**Exercise instructions**: Set down each record exactly. Omit the pictures.
((
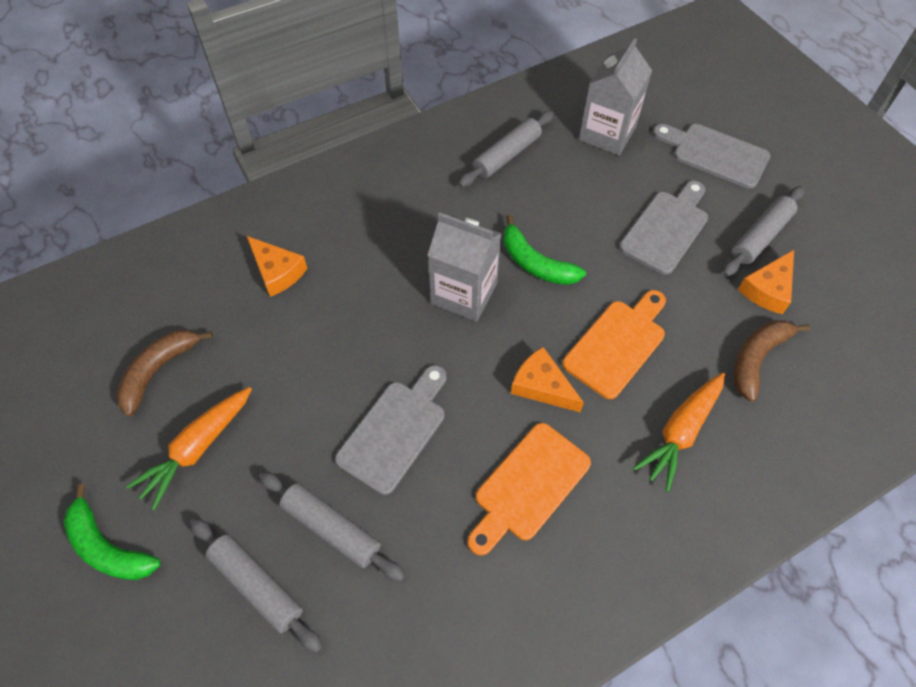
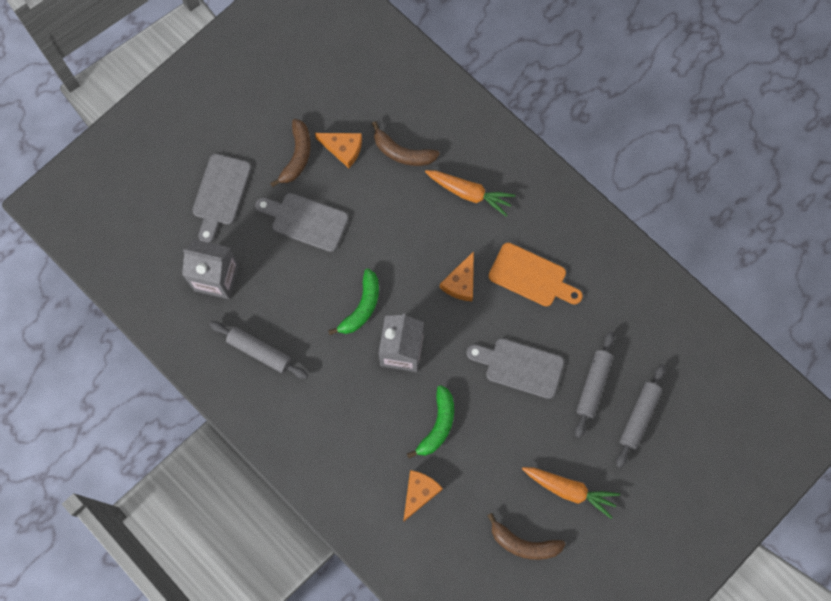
camera: 105 degrees left, 15 degrees up
(108, 547) = (646, 516): green banana -> green banana (437, 425)
(617, 344) = (415, 240): orange cutting board -> none
(760, 237) = (297, 156): grey rolling pin -> brown banana

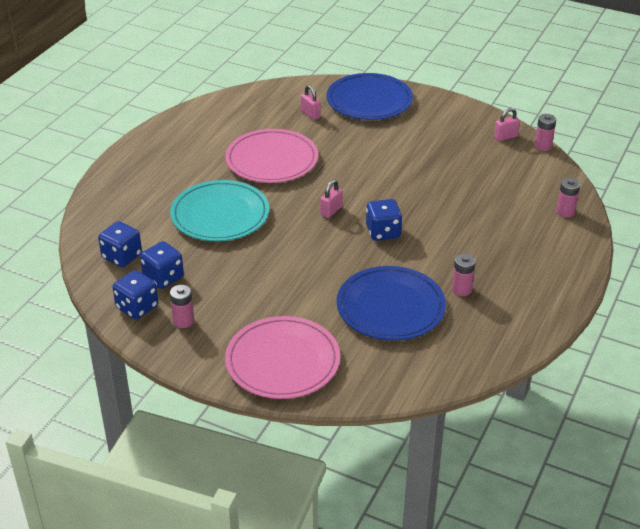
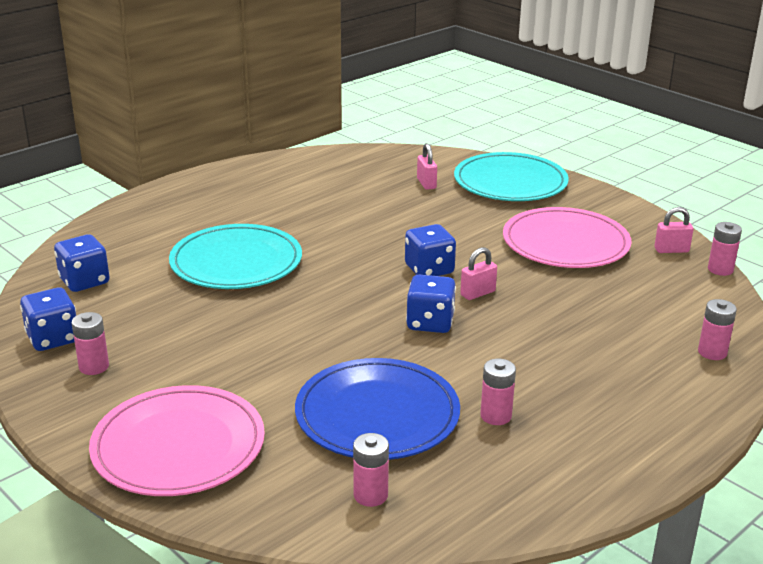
camera: 20 degrees right, 10 degrees down
(163, 277) = (112, 313): blue dice -> blue dice (429, 269)
(272, 160) = (344, 219): pink plate -> pink plate (565, 243)
(331, 211) = (378, 285): pink padlock -> pink padlock (477, 293)
(369, 100) = (510, 182): blue plate -> turquoise plate
(419, 361) = (370, 495): none -> pink battery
))
**Task solution**:
camera: 105 degrees left, 15 degrees up
(108, 547) = (646, 516): green banana -> green banana (437, 425)
(617, 344) = (415, 240): orange cutting board -> none
(760, 237) = (297, 156): grey rolling pin -> brown banana

camera: 20 degrees right, 10 degrees down
(163, 277) = (112, 313): blue dice -> blue dice (429, 269)
(272, 160) = (344, 219): pink plate -> pink plate (565, 243)
(331, 211) = (378, 285): pink padlock -> pink padlock (477, 293)
(369, 100) = (510, 182): blue plate -> turquoise plate
(419, 361) = (370, 495): none -> pink battery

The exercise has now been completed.